What this task involves >>
Go to the line holding "red bowl: 2 -> 5" in the data below. Return it and each line after it through the last, exactly, and skip the pictures.

Object transformation records
---+---
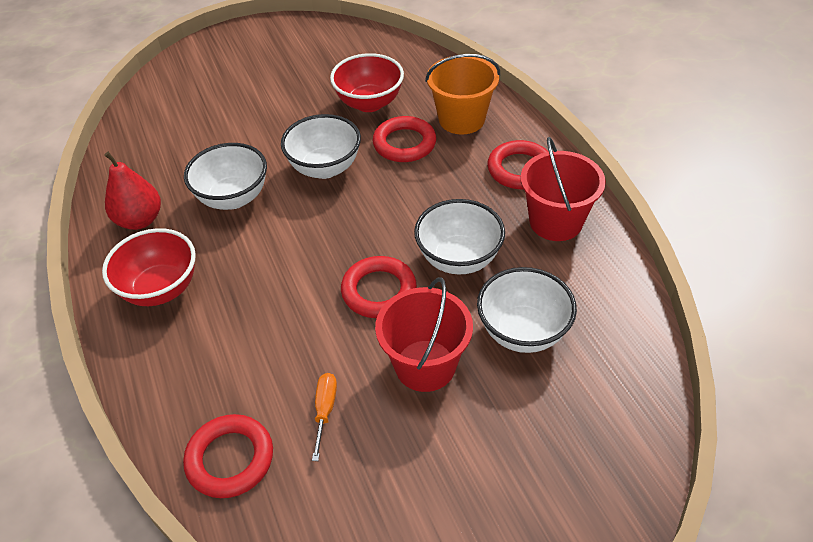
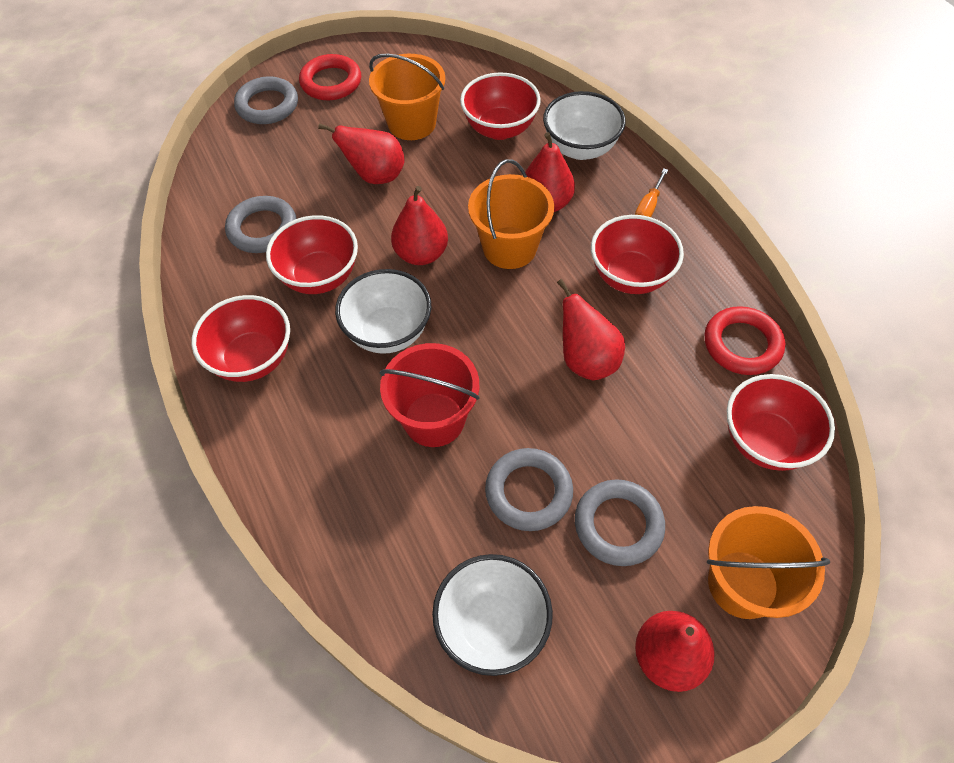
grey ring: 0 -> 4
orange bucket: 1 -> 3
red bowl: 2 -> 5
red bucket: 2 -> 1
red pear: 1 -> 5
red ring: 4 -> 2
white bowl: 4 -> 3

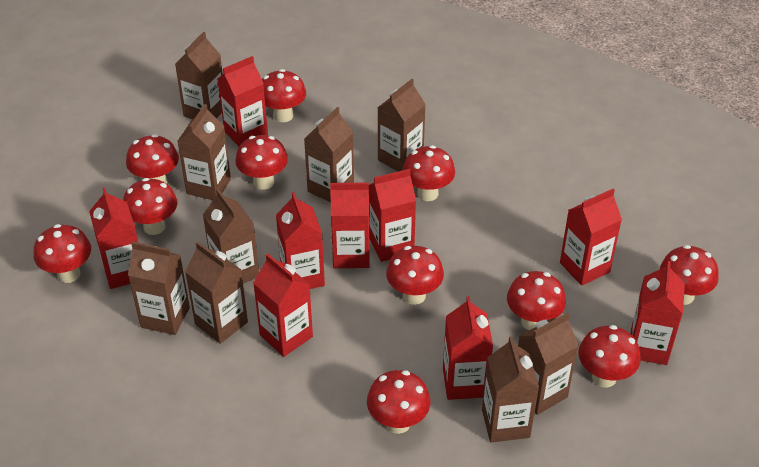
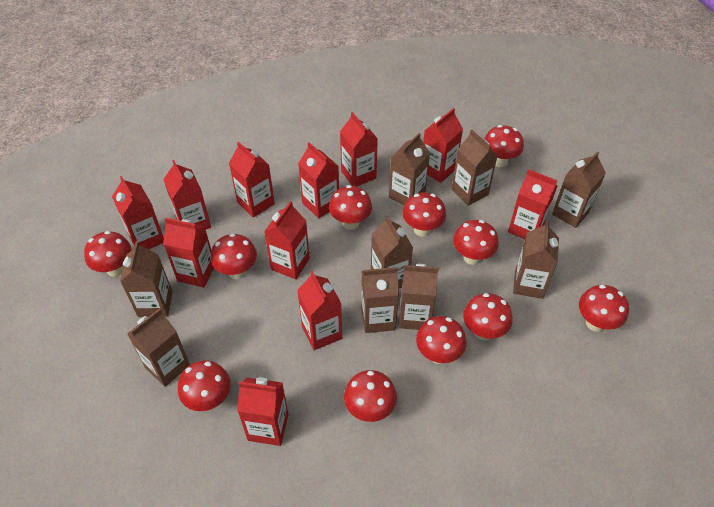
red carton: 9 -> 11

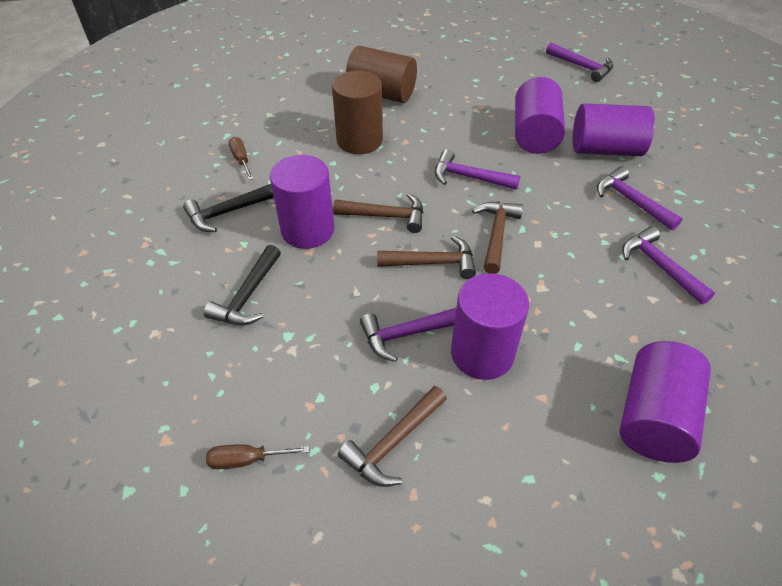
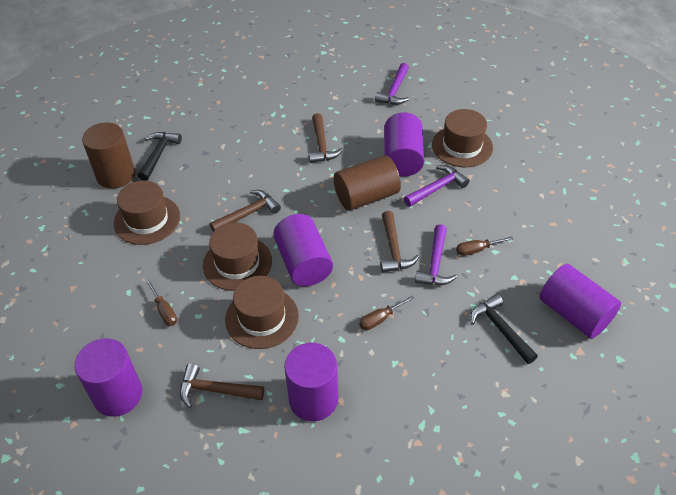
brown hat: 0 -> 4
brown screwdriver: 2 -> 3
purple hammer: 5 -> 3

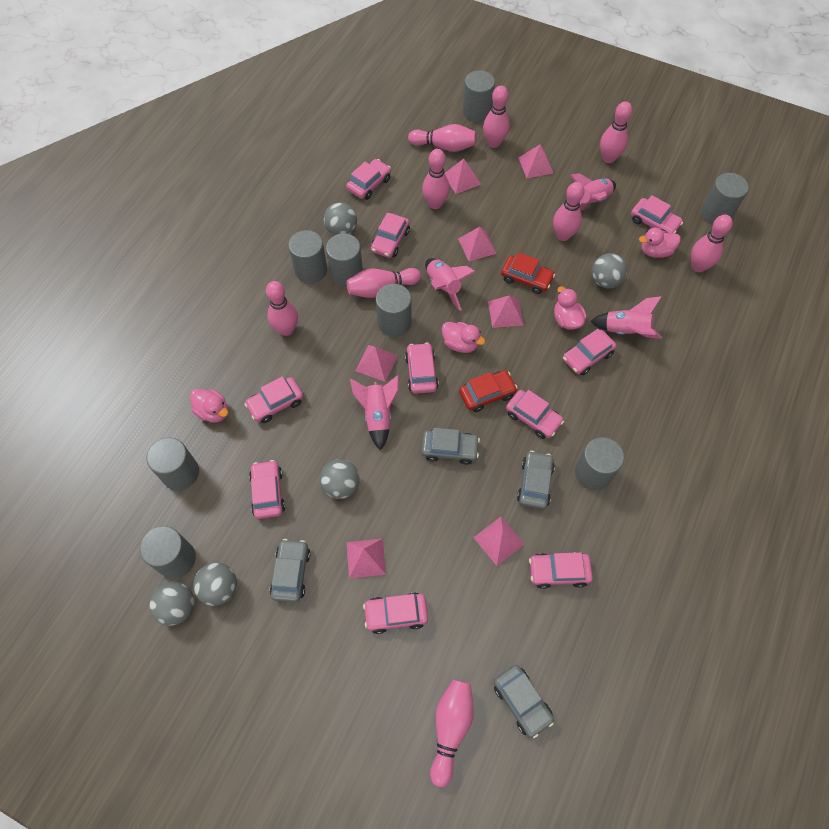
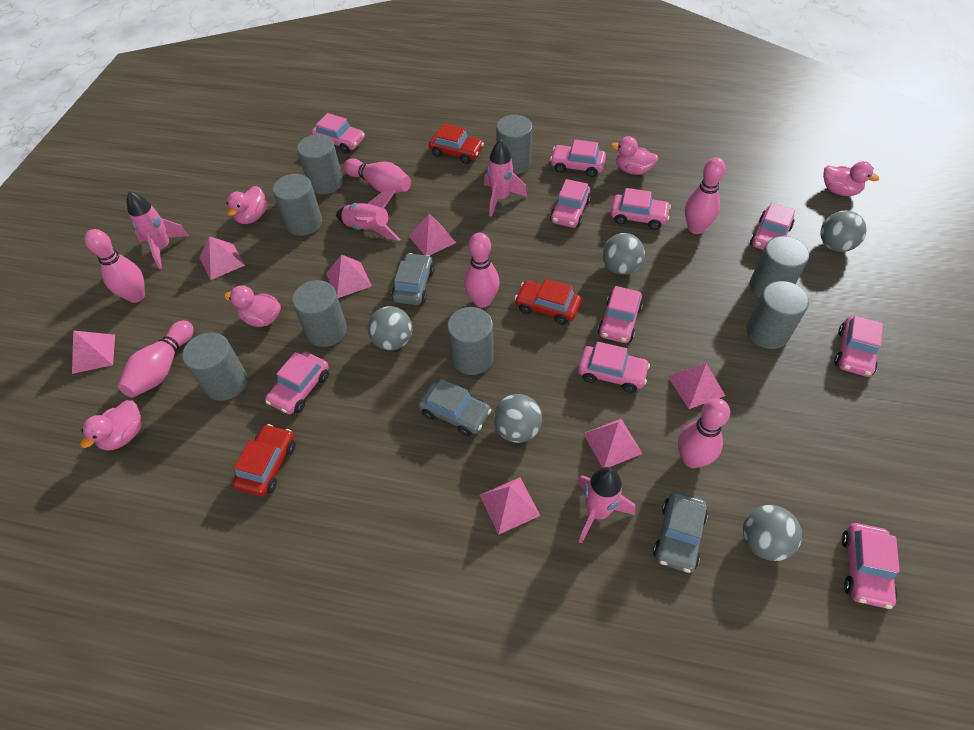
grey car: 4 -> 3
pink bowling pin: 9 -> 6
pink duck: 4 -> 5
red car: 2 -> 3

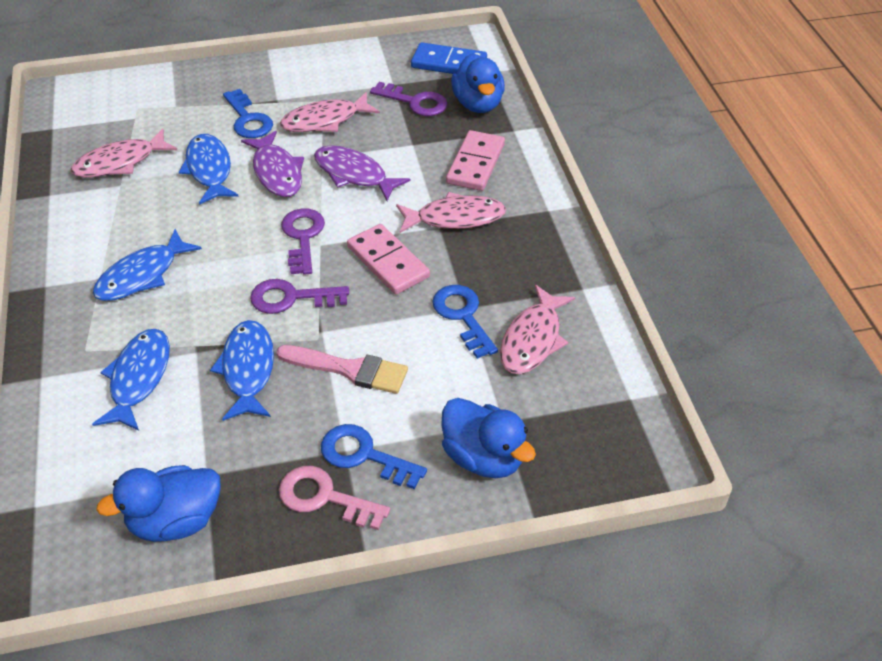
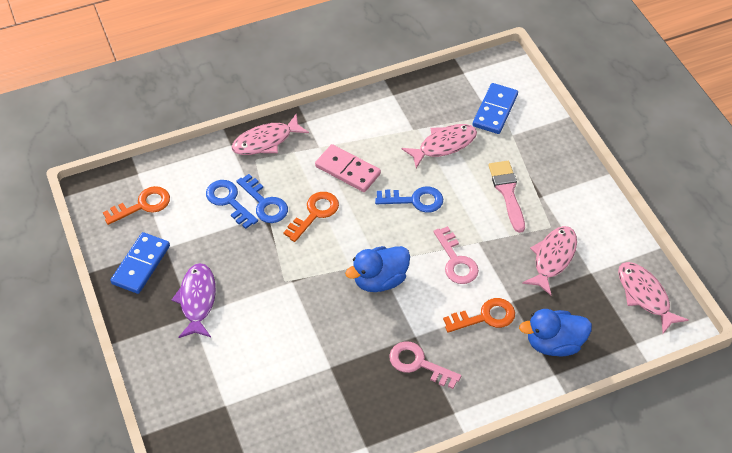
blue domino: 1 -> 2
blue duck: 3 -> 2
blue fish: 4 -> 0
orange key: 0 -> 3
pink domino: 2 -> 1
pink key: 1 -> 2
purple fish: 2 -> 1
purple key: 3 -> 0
---+---
Output for this exercise >>
red bowl: 2 -> 5
red bucket: 2 -> 1
red pear: 1 -> 5
red ring: 4 -> 2
white bowl: 4 -> 3

red carton: 9 -> 11

brown hat: 0 -> 4
brown screwdriver: 2 -> 3
purple hammer: 5 -> 3

grey car: 4 -> 3
pink bowling pin: 9 -> 6
pink duck: 4 -> 5
red car: 2 -> 3

blue domino: 1 -> 2
blue duck: 3 -> 2
blue fish: 4 -> 0
orange key: 0 -> 3
pink domino: 2 -> 1
pink key: 1 -> 2
purple fish: 2 -> 1
purple key: 3 -> 0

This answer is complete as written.